▶ _Activity_: Below are entries; output exactly the lines from the one with "(183, 685) = (129, 428): blue" to the one with "(751, 132) = (1025, 216): turquoise", both included, and nothing else.

▶ _Input data_:
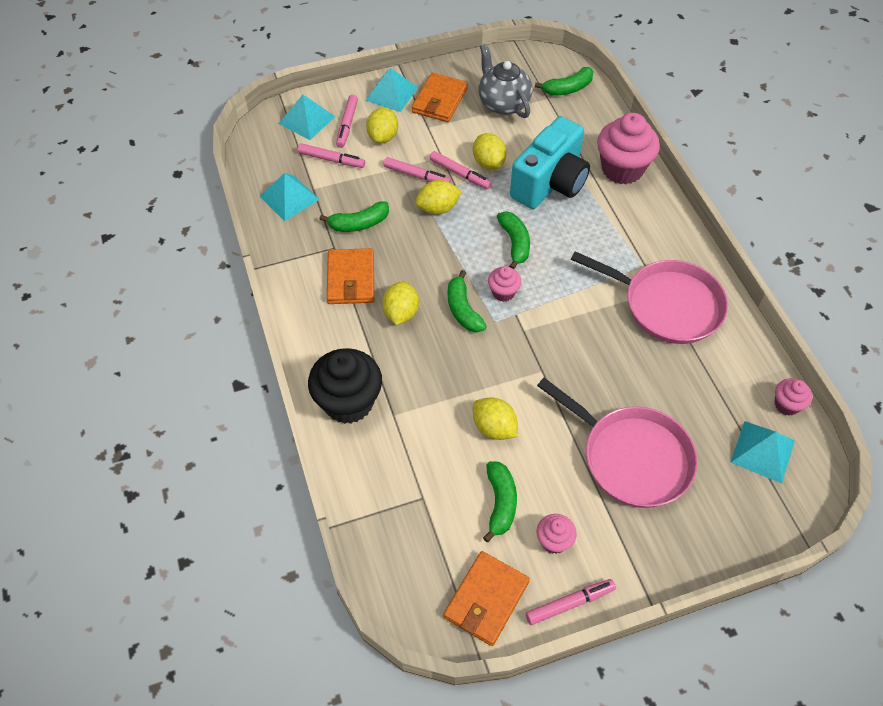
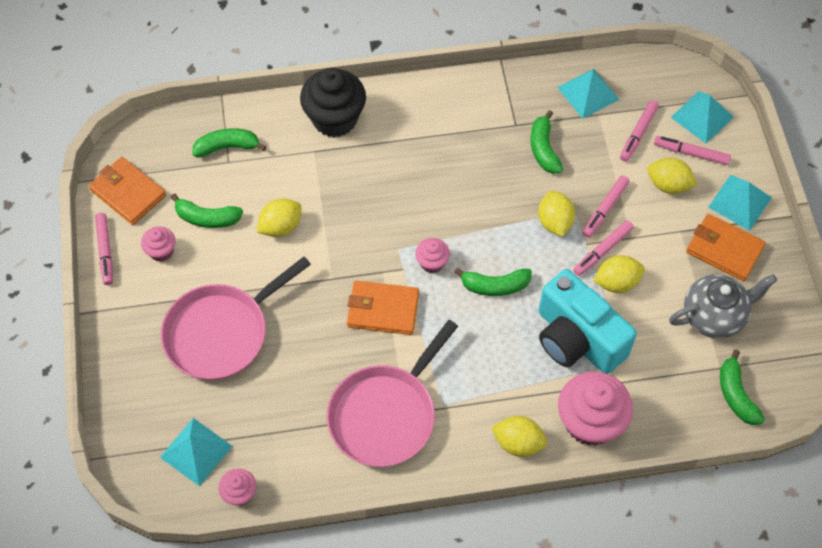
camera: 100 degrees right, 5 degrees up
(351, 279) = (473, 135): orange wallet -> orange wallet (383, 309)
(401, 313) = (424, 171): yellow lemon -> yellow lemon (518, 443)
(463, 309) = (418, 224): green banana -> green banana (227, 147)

---

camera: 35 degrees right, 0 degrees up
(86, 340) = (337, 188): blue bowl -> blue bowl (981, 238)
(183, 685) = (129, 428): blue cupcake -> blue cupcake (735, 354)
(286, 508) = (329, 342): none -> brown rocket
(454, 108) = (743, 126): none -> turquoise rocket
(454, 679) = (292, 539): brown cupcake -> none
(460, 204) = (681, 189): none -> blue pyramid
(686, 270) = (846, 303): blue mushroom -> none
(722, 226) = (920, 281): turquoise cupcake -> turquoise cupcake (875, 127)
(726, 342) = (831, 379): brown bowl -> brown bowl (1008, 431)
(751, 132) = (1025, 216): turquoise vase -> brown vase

▶ _Response_:
(183, 685) = (129, 428): blue cupcake -> blue cupcake (735, 354)
(286, 508) = (329, 342): none -> brown rocket
(454, 108) = (743, 126): none -> turquoise rocket
(454, 679) = (292, 539): brown cupcake -> none
(460, 204) = (681, 189): none -> blue pyramid
(686, 270) = (846, 303): blue mushroom -> none
(722, 226) = (920, 281): turquoise cupcake -> turquoise cupcake (875, 127)
(726, 342) = (831, 379): brown bowl -> brown bowl (1008, 431)
(751, 132) = (1025, 216): turquoise vase -> brown vase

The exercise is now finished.